-- begin --
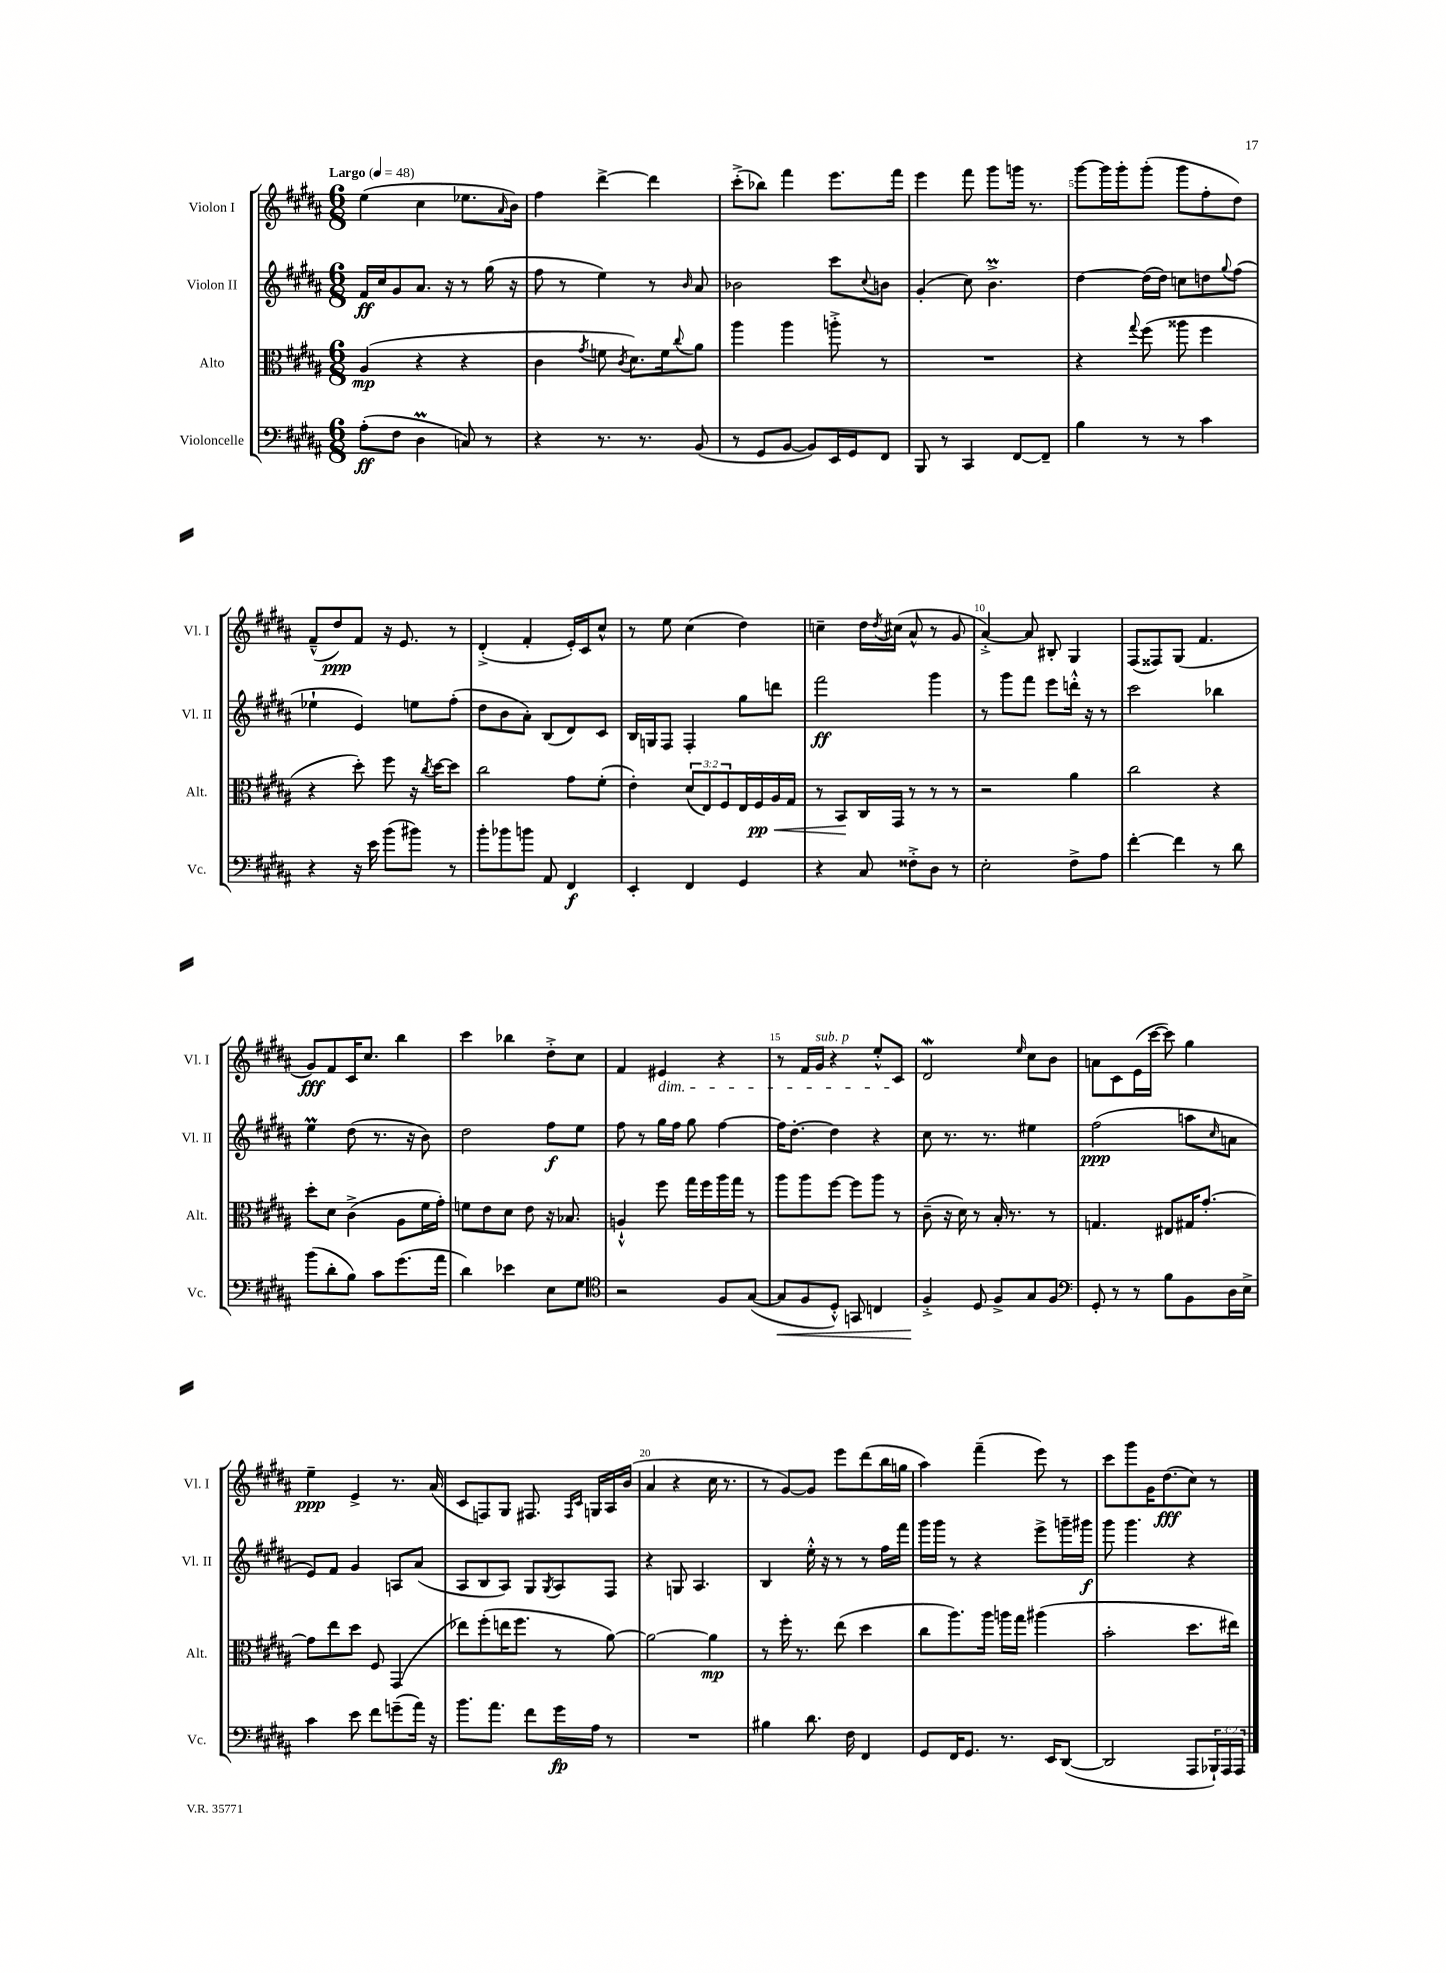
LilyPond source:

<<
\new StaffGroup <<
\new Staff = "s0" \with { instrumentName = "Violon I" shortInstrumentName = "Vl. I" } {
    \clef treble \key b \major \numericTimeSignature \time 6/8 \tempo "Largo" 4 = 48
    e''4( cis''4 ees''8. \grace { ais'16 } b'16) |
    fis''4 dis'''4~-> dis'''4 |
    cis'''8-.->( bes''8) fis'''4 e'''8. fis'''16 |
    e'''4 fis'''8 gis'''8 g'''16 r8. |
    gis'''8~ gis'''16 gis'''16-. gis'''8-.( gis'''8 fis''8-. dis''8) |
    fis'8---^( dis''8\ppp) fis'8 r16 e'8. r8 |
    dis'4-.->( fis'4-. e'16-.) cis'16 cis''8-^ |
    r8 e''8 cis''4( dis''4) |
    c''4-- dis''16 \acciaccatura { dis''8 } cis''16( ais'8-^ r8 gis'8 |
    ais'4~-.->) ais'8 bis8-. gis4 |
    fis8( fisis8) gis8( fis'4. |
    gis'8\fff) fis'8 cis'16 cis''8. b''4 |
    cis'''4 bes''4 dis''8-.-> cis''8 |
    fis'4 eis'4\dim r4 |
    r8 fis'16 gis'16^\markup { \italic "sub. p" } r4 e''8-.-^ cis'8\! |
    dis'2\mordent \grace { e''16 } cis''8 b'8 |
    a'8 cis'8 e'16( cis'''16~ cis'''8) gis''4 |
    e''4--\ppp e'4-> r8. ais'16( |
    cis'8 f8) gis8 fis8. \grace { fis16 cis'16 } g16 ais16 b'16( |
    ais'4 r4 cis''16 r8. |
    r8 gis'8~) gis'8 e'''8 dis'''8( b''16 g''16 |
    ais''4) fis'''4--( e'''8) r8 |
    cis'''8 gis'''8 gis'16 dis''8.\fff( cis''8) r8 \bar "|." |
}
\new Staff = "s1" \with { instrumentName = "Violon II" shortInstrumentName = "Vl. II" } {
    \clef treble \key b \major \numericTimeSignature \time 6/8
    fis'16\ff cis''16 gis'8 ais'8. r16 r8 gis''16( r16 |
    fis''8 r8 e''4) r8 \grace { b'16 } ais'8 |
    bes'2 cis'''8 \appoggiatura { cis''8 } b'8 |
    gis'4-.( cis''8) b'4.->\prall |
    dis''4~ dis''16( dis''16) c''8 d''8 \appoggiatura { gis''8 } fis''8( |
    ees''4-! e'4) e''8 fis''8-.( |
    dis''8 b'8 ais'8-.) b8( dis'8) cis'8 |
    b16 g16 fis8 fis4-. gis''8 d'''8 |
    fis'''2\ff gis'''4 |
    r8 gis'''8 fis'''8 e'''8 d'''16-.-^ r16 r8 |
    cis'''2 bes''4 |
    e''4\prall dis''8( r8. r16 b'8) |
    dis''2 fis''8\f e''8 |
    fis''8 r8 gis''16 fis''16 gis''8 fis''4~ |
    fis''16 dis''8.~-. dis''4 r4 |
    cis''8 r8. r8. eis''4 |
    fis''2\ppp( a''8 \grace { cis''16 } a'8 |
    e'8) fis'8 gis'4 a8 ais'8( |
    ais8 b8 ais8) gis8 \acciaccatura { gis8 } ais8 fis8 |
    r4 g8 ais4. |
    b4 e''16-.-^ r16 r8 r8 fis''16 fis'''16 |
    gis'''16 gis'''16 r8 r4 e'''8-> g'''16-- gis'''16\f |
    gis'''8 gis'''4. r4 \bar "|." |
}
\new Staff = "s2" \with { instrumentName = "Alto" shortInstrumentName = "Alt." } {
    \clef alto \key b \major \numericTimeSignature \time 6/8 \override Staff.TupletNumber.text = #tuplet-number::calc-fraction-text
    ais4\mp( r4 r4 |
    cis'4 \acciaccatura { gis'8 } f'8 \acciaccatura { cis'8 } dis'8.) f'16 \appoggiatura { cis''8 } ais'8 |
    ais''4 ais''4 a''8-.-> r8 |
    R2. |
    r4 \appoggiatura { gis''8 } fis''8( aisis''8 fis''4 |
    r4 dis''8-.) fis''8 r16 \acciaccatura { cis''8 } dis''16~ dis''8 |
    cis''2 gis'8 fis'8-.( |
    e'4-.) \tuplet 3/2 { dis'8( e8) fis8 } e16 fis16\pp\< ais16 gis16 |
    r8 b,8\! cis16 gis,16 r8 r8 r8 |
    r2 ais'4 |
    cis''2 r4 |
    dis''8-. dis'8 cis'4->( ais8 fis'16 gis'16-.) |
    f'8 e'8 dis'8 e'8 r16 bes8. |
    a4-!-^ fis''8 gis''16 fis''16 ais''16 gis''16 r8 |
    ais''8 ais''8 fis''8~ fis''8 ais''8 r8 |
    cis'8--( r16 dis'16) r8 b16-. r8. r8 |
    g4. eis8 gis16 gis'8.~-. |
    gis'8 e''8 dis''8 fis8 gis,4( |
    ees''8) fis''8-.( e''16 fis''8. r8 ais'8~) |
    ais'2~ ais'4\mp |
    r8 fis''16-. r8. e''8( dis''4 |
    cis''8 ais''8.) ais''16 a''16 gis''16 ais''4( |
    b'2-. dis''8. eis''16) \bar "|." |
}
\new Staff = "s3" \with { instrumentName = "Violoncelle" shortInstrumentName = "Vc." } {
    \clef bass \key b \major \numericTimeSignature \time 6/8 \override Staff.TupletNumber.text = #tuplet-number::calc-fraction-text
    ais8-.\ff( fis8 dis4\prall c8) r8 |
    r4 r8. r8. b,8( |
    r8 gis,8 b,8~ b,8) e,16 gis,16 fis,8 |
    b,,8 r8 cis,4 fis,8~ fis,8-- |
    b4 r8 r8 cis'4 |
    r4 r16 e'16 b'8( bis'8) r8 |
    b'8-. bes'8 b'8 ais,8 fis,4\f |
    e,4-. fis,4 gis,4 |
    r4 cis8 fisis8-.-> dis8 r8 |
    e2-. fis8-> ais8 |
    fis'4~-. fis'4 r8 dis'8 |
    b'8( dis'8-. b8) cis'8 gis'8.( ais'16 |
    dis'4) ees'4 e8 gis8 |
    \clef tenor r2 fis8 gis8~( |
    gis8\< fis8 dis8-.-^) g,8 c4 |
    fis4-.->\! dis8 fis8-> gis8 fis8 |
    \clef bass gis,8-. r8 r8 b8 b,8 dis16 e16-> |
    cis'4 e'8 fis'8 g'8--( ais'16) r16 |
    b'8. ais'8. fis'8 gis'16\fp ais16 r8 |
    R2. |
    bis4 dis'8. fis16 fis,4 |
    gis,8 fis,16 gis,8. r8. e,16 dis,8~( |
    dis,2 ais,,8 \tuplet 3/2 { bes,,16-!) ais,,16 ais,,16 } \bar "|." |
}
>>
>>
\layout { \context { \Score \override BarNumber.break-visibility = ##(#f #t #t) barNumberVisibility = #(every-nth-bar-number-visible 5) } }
-- end --
= Exercise prompt =
Show each line from the items above that contains the string "bass".

= The response =
    \clef bass \key b \major \numericTimeSignature \time 6/8 \override Staff.TupletNumber.text = #tuplet-number::calc-fraction-text
    \clef bass gis,8-. r8 r8 b8 b,8 dis16 e16-> |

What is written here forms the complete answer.